### Exercise:
Transcribe nothing except the lines below that run from the one with "white boat: 1 -> 4" to the one with "red rocket: 7 -> 9", ends included, and do not copy any picture.

### Records for processing:
============

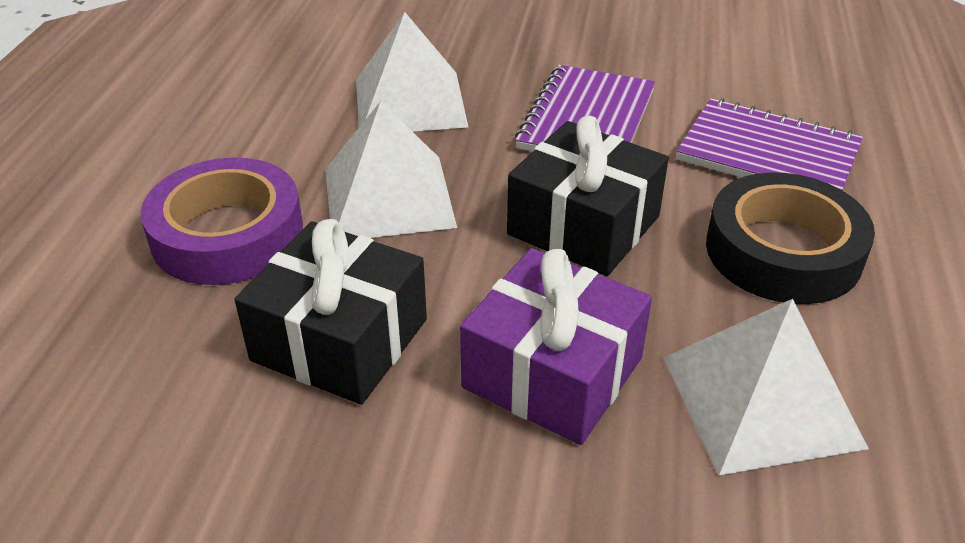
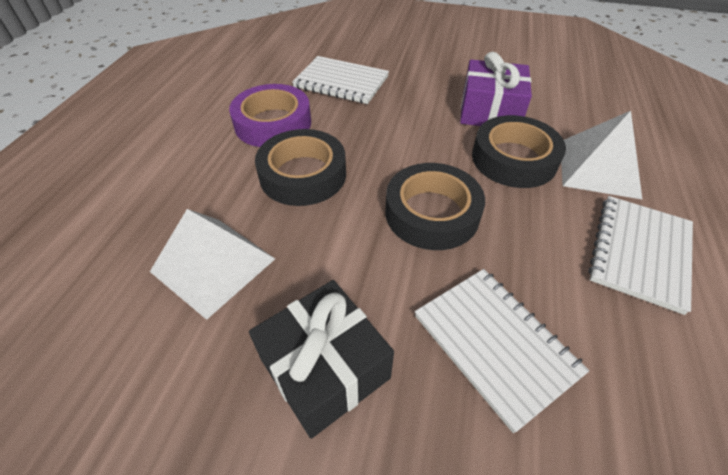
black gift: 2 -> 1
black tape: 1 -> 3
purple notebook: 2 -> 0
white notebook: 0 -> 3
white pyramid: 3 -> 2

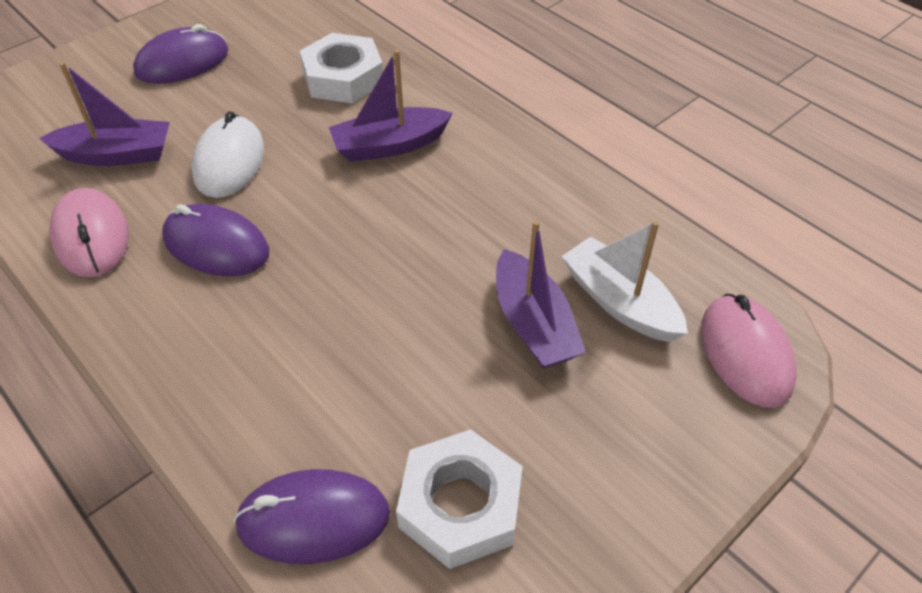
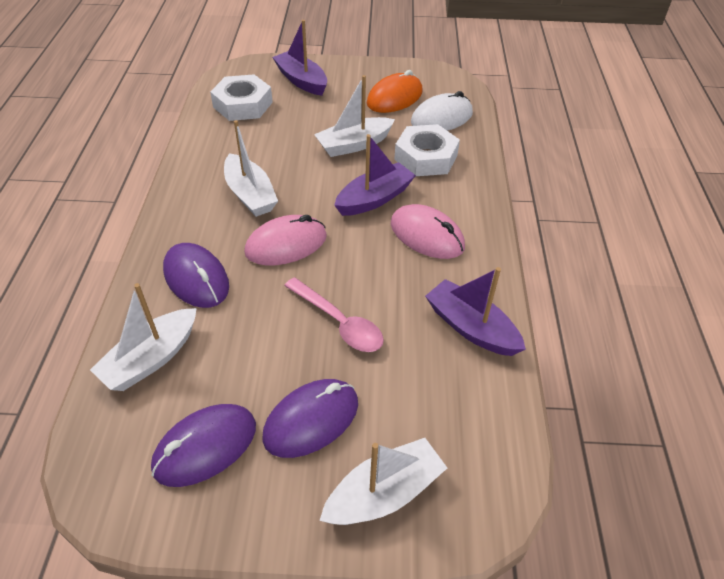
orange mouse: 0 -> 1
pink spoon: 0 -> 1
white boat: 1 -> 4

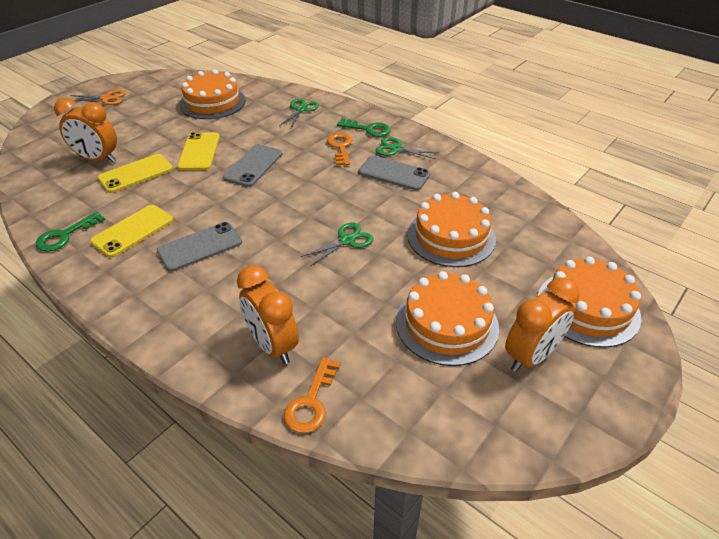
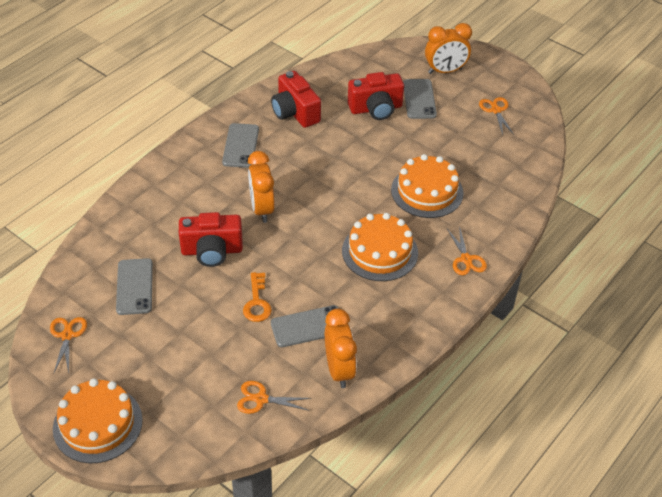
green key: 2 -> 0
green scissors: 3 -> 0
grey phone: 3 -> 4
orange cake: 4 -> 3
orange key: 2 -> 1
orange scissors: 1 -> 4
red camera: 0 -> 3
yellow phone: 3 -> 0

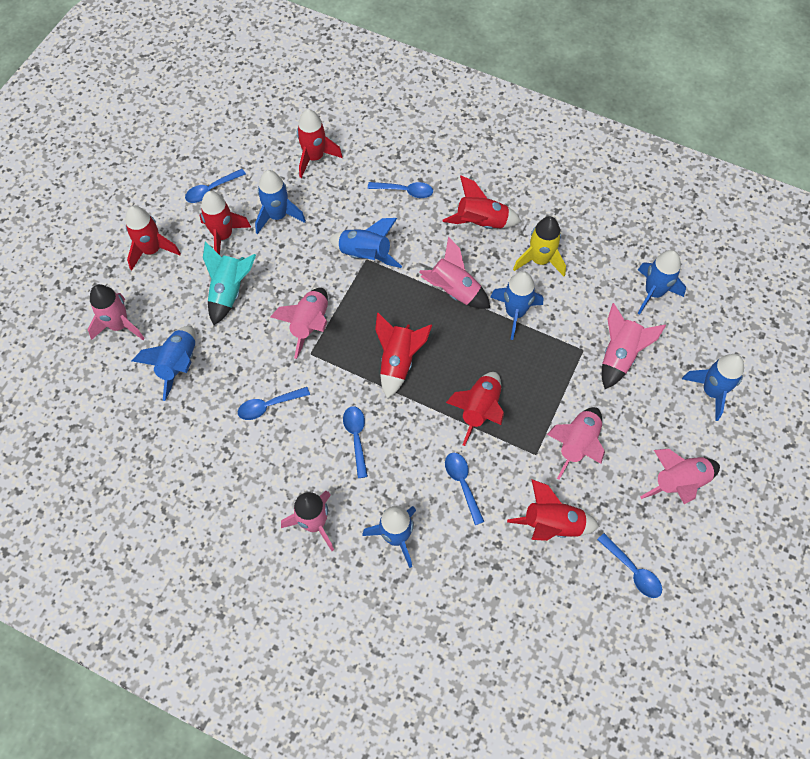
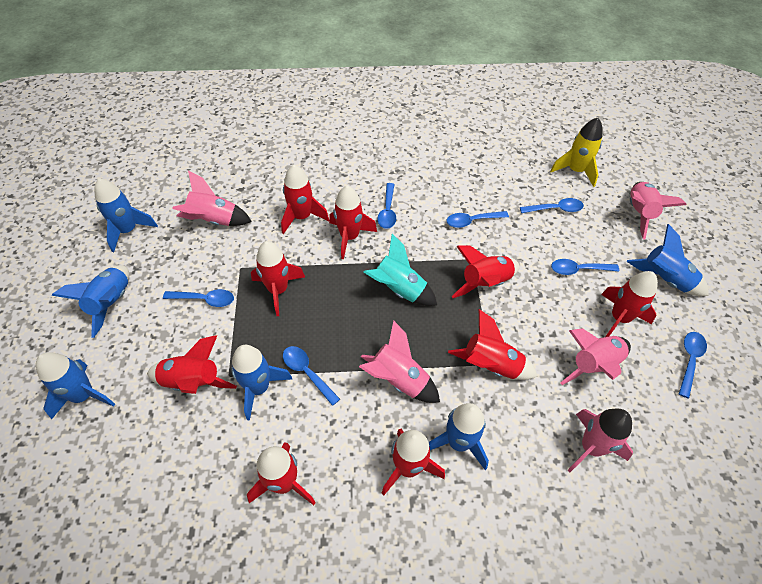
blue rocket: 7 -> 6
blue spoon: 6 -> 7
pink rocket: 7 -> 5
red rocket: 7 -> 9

============

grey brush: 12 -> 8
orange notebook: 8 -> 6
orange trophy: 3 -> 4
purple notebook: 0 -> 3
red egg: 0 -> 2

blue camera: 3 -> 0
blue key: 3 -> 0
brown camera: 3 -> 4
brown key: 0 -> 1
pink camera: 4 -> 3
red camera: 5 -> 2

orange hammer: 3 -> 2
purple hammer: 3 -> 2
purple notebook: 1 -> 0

============

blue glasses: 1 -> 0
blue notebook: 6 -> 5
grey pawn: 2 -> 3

============

### Expected output:
white boat: 1 -> 4

green key: 2 -> 0
green scissors: 3 -> 0
grey phone: 3 -> 4
orange cake: 4 -> 3
orange key: 2 -> 1
orange scissors: 1 -> 4
red camera: 0 -> 3
yellow phone: 3 -> 0

blue rocket: 7 -> 6
blue spoon: 6 -> 7
pink rocket: 7 -> 5
red rocket: 7 -> 9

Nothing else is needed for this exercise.